(Word and item position data)
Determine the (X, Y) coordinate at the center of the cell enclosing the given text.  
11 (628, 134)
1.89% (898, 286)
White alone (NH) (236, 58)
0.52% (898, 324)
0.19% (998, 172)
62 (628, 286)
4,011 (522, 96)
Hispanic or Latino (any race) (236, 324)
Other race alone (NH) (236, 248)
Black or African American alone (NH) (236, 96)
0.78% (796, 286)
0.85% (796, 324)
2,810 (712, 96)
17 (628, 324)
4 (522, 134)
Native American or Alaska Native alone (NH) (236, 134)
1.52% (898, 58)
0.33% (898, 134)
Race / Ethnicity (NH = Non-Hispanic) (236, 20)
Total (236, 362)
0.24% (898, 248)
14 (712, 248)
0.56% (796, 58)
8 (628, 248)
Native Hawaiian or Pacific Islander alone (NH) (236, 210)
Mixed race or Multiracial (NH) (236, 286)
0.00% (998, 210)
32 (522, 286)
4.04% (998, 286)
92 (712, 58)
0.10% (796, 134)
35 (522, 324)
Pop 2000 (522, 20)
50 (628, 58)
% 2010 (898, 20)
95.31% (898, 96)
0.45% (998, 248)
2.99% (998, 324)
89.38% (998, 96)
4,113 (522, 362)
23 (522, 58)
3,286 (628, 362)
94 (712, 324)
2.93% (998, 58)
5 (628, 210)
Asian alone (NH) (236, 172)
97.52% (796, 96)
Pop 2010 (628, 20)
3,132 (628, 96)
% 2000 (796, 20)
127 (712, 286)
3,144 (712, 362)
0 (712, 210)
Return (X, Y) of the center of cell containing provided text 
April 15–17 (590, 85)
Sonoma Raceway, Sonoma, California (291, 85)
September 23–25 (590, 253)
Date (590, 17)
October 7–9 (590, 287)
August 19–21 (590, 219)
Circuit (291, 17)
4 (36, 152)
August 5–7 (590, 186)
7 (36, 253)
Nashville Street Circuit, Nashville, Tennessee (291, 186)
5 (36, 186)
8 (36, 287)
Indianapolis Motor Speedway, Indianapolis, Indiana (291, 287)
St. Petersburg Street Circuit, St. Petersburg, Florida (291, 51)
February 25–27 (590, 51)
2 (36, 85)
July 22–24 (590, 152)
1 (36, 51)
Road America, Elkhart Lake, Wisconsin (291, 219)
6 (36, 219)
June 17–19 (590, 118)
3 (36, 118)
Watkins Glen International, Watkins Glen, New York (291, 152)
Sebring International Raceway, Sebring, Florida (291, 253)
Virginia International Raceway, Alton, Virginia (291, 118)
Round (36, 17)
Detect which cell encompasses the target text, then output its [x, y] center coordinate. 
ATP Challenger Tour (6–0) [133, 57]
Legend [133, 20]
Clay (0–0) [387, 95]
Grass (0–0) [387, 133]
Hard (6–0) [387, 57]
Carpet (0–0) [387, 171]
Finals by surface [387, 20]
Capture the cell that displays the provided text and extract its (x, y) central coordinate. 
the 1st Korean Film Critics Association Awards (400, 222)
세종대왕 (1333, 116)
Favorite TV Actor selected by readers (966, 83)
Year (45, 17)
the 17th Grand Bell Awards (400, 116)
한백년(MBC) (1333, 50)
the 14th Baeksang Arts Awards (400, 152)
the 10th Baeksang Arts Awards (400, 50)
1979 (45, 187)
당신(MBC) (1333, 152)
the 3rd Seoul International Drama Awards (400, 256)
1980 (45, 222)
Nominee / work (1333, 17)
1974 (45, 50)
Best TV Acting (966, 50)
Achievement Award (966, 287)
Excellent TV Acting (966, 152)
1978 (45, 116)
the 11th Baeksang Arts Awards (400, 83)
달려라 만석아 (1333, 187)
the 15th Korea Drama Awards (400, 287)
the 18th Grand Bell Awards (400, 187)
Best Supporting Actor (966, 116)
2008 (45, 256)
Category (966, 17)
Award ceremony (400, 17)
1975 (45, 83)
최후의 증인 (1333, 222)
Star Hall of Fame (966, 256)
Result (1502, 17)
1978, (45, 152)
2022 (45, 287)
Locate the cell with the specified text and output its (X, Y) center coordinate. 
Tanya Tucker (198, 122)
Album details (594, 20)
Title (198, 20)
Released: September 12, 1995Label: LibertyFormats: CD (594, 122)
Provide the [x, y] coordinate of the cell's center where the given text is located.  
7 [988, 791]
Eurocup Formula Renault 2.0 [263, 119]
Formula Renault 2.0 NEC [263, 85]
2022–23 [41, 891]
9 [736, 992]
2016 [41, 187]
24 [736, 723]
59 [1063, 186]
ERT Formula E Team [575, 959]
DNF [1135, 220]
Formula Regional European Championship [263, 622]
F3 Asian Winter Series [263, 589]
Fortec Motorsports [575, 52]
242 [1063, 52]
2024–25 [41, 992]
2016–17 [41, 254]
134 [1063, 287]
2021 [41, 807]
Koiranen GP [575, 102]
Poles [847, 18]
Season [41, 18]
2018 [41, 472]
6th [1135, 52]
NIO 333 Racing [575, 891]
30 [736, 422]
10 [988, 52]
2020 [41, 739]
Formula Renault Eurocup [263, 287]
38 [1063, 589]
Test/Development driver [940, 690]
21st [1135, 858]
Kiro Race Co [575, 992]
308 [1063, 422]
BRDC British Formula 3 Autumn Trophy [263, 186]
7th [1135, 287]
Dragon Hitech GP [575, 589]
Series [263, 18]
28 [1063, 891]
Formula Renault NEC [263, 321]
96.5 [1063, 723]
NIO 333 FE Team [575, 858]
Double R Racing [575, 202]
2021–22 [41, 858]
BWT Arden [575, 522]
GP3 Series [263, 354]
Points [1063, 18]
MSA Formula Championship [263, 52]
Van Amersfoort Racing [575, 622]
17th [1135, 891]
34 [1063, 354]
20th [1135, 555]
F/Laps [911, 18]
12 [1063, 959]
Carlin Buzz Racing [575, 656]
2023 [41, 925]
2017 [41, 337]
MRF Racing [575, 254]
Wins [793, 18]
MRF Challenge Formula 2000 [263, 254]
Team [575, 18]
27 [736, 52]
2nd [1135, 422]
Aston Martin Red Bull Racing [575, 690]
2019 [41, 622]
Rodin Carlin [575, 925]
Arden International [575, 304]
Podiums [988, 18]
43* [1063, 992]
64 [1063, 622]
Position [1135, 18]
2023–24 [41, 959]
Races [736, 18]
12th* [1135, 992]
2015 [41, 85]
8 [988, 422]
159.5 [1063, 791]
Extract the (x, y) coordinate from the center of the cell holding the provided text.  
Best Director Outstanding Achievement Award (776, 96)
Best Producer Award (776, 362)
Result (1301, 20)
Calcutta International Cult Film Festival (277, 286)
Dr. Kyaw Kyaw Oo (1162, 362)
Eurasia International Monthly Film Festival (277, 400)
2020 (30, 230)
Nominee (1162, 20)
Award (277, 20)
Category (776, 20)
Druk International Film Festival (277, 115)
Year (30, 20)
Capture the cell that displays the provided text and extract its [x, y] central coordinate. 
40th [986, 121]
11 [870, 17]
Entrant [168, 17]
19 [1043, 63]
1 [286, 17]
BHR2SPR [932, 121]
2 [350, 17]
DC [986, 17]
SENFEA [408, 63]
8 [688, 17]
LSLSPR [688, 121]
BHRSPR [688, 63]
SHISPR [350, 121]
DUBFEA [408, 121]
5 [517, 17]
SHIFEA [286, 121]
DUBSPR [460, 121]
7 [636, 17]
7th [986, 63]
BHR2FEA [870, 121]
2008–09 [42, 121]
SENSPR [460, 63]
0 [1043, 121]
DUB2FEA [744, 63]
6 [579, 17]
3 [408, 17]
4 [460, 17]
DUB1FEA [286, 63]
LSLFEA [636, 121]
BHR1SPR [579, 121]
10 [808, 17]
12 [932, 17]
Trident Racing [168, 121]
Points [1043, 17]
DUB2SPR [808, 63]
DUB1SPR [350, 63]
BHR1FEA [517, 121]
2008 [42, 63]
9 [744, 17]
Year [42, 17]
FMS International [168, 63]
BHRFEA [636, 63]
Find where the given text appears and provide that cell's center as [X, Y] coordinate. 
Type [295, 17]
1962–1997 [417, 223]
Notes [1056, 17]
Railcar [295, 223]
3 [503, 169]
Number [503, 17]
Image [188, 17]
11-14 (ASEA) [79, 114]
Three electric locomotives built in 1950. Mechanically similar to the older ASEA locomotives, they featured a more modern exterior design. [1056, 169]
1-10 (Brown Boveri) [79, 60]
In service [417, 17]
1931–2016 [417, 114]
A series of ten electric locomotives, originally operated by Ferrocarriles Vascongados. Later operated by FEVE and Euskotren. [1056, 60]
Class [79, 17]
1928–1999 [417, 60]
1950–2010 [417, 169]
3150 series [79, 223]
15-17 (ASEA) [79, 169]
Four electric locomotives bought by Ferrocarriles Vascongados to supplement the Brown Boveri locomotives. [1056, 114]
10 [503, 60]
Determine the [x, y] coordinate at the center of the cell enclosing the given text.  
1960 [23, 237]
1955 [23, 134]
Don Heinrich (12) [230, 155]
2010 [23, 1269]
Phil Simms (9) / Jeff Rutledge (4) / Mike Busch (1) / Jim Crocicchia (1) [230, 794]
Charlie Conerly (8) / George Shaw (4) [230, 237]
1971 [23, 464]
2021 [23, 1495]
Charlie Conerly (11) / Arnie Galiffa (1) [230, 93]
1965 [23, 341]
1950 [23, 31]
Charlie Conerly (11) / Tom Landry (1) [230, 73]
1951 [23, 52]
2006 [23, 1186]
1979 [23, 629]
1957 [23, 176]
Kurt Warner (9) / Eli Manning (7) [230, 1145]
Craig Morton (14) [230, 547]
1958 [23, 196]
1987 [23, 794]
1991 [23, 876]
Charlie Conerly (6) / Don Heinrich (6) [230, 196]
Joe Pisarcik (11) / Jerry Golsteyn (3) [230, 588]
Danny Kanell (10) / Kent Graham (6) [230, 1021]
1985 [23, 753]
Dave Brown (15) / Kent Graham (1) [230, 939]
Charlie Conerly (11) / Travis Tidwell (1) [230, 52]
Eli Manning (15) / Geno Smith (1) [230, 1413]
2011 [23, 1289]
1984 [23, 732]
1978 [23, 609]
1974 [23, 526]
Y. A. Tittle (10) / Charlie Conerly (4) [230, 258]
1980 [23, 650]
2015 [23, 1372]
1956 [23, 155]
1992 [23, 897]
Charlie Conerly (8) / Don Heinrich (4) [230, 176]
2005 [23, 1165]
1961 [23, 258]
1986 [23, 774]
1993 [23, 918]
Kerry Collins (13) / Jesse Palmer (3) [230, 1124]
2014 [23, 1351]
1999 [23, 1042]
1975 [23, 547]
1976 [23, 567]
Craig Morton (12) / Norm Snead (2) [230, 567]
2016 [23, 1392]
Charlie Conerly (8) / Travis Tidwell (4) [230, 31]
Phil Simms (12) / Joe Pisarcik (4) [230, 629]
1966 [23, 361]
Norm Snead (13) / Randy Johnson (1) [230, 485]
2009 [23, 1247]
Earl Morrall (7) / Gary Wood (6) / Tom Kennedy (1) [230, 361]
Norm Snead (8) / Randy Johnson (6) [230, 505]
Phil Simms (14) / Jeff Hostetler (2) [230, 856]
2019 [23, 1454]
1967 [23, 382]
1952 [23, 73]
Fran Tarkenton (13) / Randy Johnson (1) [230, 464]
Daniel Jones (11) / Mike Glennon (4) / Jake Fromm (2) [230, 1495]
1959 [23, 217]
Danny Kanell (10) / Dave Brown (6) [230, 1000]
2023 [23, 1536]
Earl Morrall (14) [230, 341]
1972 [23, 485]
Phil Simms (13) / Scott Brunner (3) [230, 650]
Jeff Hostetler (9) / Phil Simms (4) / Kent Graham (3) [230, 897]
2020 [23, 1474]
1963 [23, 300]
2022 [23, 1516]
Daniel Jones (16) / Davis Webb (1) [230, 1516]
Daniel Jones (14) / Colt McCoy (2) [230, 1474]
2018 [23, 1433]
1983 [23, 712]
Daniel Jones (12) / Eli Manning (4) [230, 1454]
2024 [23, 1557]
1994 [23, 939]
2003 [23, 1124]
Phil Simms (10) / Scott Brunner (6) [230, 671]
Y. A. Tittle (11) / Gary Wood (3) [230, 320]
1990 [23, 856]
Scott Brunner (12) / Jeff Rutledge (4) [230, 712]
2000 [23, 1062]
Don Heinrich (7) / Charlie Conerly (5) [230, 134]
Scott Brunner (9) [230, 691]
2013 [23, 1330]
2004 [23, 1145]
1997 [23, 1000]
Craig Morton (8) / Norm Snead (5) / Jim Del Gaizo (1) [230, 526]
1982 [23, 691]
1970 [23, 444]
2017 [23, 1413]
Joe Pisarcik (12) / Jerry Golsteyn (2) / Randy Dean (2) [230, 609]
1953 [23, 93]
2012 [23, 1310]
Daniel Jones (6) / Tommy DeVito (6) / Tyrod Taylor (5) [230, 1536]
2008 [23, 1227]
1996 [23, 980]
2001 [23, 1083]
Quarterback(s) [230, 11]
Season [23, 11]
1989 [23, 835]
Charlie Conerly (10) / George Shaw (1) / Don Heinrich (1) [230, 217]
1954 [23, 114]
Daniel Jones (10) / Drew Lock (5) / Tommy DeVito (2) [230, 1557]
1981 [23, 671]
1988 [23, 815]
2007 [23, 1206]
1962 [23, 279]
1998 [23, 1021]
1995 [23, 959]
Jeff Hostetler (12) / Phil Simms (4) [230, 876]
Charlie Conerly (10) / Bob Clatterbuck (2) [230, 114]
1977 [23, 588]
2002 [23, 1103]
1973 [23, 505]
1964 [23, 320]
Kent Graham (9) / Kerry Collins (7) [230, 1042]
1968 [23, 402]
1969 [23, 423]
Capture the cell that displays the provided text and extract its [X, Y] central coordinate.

- **What the exercise asks**: Render the data as a Markdown table, starting at its first line and ending at the line that contains "0.85% (796, 324)", both included. Use a "Row" column for the row number and a "Line" column for each line, and leave out blank lines.

- **Answer to this problem**:
| Row | Line |
|---|---|
| 1 | Determine the (X, Y) coordinate at the center of the cell enclosing the given text.   |
| 2 | 11 (628, 134) |
| 3 | 1.89% (898, 286) |
| 4 | White alone (NH) (236, 58) |
| 5 | 0.52% (898, 324) |
| 6 | 0.19% (998, 172) |
| 7 | 62 (628, 286) |
| 8 | 4,011 (522, 96) |
| 9 | Hispanic or Latino (any race) (236, 324) |
| 10 | Other race alone (NH) (236, 248) |
| 11 | Black or African American alone (NH) (236, 96) |
| 12 | 0.78% (796, 286) |
| 13 | 0.85% (796, 324) |